Instructions to follow:
Will you transcribe all the entries word for word, skipping the pictures they hold?

Data for this exercise:
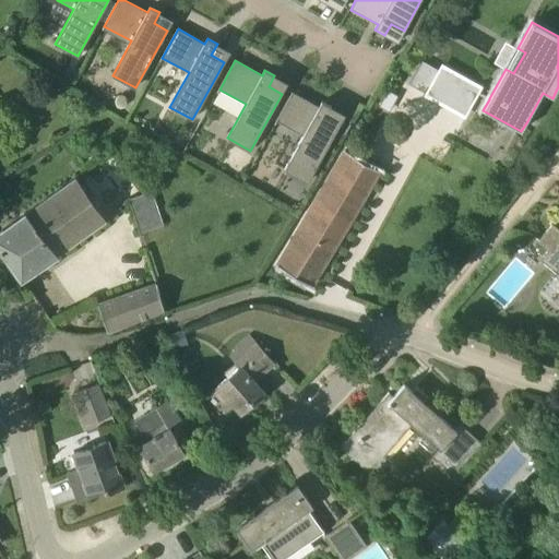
[(447,74),(439,70),(423,61),(409,85),(426,94),(433,98),(445,76),(447,74)]
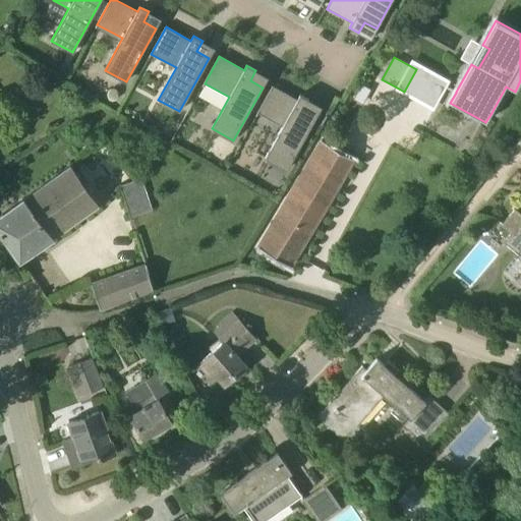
[(286,170),(315,117),(304,110),(309,100),(300,95),(297,100),(273,85),(257,112),(283,126),(265,158),(286,170)]
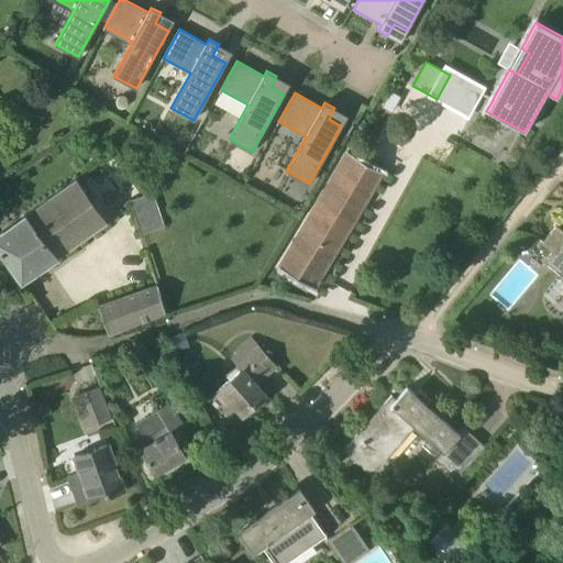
[(382,172),(349,152),(279,267),(313,288),(382,172)]
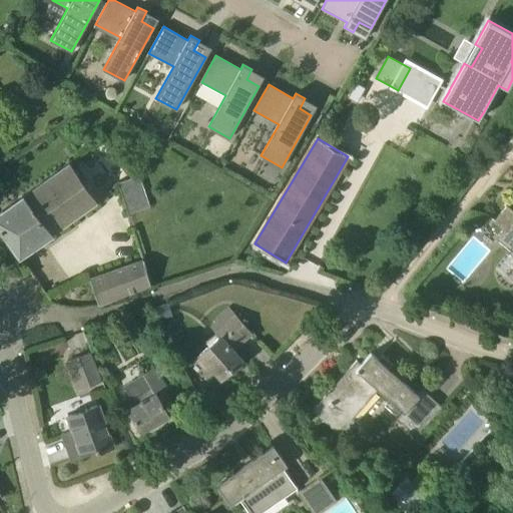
[(0,212),(0,227),(19,255),(97,200),(70,163),(0,212)]
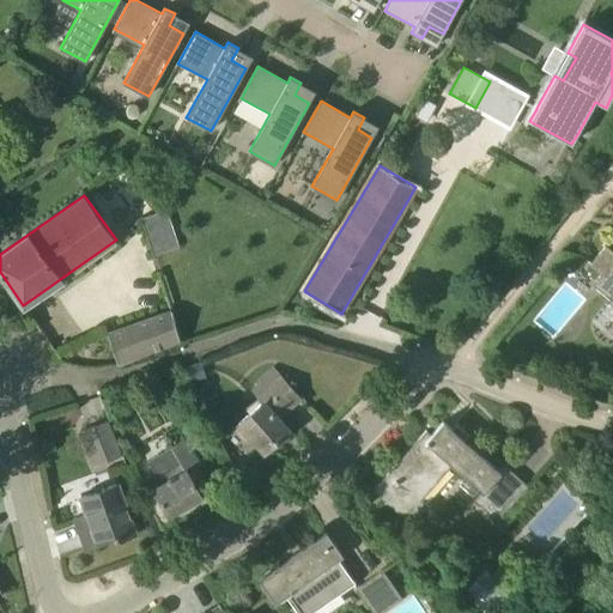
[(167,210),(140,218),(153,256),(180,248),(167,210)]
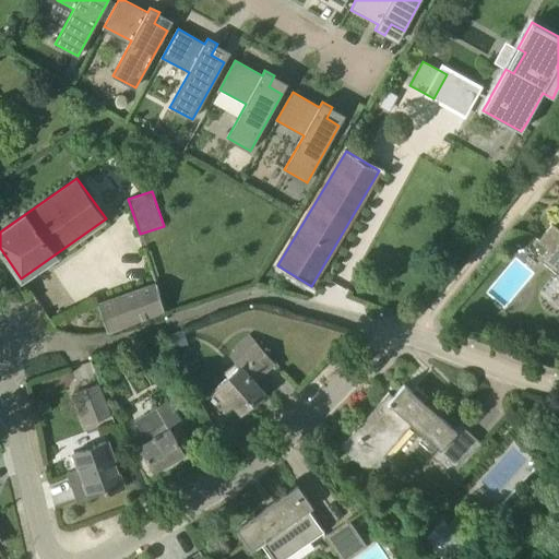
[(558,230),(552,225),(539,241),(549,250),(544,258),(558,270),(558,230)]
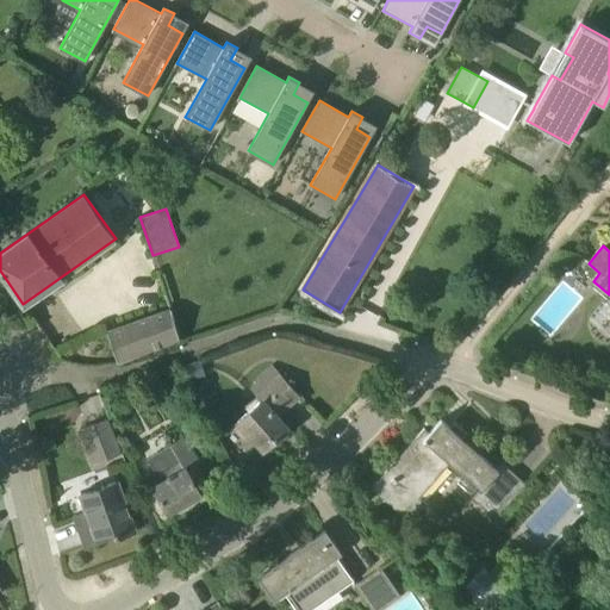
[(106,332),(107,334),(117,363),(180,338),(172,310),(106,332)]
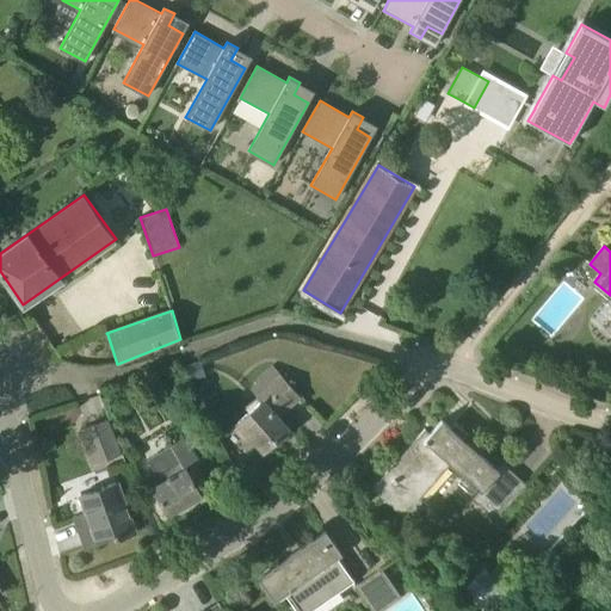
[(201,362),(183,366),(187,383),(205,378),(201,362)]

Result for this exercise:
[(447,74),(439,70),(423,61),(409,85),(426,94),(433,98),(445,76),(447,74)]
[(286,170),(315,117),(304,110),(309,100),(300,95),(297,100),(273,85),(257,112),(283,126),(265,158),(286,170)]
[(382,172),(349,152),(279,267),(313,288),(382,172)]
[(0,212),(0,227),(19,255),(97,200),(70,163),(0,212)]
[(167,210),(140,218),(153,256),(180,248),(167,210)]
[(558,230),(552,225),(539,241),(549,250),(544,258),(558,270),(558,230)]
[(106,332),(107,334),(117,363),(180,338),(172,310),(106,332)]
[(201,362),(183,366),(187,383),(205,378),(201,362)]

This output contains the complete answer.